- **Task instructions**
Repeat exactly the lines of the entries below from the one with "(267, 342) = (248, 356): orange" through the one with "(244, 174) = (227, 489): none", both ends included, and nothing else.

%%

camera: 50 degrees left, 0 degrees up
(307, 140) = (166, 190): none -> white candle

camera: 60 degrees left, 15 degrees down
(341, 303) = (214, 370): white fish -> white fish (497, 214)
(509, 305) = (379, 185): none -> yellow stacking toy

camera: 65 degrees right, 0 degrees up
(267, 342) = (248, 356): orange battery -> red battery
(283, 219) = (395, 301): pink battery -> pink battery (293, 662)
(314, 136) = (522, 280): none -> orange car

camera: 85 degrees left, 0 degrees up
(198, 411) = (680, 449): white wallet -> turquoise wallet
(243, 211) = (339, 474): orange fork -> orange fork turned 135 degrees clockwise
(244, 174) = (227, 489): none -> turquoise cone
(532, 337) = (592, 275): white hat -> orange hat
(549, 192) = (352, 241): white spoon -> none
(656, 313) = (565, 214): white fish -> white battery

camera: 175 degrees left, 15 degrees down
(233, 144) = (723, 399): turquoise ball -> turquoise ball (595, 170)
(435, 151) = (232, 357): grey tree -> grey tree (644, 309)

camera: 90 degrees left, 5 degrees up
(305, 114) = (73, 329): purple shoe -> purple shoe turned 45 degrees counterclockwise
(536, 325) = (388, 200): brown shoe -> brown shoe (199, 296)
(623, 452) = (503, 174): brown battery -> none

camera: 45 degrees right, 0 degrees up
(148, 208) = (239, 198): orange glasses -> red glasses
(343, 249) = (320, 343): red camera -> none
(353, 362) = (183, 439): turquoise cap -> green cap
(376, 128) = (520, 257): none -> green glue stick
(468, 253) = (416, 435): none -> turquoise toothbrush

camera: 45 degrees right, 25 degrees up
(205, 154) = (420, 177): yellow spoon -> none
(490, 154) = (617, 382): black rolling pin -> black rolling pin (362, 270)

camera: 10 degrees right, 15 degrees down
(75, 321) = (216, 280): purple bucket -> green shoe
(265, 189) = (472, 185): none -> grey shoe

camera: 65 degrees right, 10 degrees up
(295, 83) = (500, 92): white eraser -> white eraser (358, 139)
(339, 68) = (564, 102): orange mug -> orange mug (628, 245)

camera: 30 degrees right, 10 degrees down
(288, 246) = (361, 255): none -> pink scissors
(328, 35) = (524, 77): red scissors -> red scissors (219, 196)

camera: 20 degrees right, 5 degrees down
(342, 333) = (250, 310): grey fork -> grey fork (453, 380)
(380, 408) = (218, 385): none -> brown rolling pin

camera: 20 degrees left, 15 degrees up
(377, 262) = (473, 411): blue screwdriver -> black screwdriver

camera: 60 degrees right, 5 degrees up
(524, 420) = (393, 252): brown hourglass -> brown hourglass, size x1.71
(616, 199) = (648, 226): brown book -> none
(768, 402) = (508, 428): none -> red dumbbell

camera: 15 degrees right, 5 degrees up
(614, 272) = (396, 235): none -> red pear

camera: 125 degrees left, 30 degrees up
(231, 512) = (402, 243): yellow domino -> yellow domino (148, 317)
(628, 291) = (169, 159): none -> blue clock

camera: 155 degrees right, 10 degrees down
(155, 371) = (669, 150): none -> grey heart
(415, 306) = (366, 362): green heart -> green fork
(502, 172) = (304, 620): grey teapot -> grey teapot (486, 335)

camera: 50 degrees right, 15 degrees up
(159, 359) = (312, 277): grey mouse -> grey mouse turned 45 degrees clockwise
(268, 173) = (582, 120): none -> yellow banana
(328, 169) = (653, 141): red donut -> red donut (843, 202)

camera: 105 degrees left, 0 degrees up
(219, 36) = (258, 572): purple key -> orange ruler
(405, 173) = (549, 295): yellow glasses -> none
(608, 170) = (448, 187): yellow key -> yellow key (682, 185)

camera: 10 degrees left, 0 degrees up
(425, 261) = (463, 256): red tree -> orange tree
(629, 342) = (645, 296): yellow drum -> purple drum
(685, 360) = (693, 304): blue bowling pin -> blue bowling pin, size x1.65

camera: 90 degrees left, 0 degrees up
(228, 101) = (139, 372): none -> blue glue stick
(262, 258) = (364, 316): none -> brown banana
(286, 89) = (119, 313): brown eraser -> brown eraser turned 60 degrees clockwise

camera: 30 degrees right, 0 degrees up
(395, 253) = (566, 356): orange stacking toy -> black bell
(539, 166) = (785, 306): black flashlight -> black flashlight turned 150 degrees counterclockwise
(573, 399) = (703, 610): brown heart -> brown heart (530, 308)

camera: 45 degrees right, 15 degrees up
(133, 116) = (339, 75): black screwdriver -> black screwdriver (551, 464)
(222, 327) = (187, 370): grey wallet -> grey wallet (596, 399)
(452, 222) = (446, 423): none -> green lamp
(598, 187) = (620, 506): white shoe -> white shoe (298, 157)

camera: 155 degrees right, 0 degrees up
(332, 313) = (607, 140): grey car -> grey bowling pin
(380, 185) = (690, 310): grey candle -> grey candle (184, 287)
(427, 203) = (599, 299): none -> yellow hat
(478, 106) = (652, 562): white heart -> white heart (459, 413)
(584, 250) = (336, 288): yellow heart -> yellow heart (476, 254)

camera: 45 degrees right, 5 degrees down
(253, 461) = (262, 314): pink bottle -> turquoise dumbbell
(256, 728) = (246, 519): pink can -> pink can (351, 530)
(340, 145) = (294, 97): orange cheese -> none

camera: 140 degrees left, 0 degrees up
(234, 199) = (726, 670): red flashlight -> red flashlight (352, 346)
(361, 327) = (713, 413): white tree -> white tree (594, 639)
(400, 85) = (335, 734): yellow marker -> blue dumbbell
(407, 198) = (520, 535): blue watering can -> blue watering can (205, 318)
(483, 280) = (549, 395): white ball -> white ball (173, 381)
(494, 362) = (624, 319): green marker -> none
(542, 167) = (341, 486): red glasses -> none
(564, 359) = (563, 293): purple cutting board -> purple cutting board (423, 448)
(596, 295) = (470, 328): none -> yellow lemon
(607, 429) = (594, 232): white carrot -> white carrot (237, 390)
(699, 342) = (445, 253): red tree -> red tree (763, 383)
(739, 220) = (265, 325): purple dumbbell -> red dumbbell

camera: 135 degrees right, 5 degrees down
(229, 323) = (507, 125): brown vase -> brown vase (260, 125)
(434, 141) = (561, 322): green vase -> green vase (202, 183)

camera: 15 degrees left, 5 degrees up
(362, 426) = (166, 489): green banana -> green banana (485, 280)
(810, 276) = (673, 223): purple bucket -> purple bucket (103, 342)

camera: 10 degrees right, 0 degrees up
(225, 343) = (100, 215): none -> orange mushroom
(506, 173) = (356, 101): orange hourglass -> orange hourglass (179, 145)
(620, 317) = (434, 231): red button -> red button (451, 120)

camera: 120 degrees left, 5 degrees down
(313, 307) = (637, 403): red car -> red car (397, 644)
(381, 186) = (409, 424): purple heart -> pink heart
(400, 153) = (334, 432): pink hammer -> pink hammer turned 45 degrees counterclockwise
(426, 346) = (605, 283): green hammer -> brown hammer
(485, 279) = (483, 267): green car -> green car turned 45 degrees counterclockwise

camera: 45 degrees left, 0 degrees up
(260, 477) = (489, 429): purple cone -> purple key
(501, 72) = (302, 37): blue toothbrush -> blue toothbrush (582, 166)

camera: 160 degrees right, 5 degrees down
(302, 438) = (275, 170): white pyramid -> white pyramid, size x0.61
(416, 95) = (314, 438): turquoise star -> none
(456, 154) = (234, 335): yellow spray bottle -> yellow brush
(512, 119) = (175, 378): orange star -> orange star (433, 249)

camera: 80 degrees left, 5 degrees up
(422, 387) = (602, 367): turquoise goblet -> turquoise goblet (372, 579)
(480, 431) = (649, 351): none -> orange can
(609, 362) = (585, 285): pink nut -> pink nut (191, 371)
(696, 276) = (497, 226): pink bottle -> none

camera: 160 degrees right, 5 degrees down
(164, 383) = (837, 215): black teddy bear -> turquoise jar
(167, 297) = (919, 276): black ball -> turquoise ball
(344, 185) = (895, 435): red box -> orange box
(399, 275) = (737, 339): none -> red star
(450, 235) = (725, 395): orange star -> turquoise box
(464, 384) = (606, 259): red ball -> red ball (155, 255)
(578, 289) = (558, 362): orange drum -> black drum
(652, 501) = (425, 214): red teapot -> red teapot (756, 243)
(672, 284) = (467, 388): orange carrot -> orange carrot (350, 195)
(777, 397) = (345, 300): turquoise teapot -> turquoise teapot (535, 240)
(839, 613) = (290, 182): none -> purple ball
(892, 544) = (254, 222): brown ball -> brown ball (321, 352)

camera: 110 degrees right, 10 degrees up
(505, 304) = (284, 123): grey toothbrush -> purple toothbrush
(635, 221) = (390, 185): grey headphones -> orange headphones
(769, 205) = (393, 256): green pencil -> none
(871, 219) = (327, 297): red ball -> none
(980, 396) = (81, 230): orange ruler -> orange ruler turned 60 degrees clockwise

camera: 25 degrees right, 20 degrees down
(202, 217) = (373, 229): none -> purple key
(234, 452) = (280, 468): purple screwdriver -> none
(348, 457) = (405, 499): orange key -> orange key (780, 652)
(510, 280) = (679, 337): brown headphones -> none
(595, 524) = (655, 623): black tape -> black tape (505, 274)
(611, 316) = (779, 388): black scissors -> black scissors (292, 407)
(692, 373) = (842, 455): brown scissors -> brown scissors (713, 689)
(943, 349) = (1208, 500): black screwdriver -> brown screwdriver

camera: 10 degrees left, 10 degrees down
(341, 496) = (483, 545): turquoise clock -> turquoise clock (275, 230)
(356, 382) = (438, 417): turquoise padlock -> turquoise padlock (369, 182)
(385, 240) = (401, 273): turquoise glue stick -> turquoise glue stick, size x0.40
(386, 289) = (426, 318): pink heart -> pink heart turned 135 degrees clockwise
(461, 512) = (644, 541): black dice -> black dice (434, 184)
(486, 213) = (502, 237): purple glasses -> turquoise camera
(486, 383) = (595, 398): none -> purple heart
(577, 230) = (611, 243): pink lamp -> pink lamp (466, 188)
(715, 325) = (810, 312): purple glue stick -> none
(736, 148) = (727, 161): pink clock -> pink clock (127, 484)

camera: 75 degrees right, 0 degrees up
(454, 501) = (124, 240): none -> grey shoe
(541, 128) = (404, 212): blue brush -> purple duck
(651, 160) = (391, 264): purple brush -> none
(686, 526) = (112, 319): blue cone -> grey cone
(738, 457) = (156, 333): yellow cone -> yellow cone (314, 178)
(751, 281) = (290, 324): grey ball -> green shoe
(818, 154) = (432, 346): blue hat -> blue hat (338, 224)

%%

- **Written response**
(267, 342) = (248, 356): orange battery -> red battery
(283, 219) = (395, 301): pink battery -> pink battery (293, 662)
(314, 136) = (522, 280): none -> orange car

camera: 85 degrees left, 0 degrees up
(198, 411) = (680, 449): white wallet -> turquoise wallet
(243, 211) = (339, 474): orange fork -> orange fork turned 135 degrees clockwise
(244, 174) = (227, 489): none -> turquoise cone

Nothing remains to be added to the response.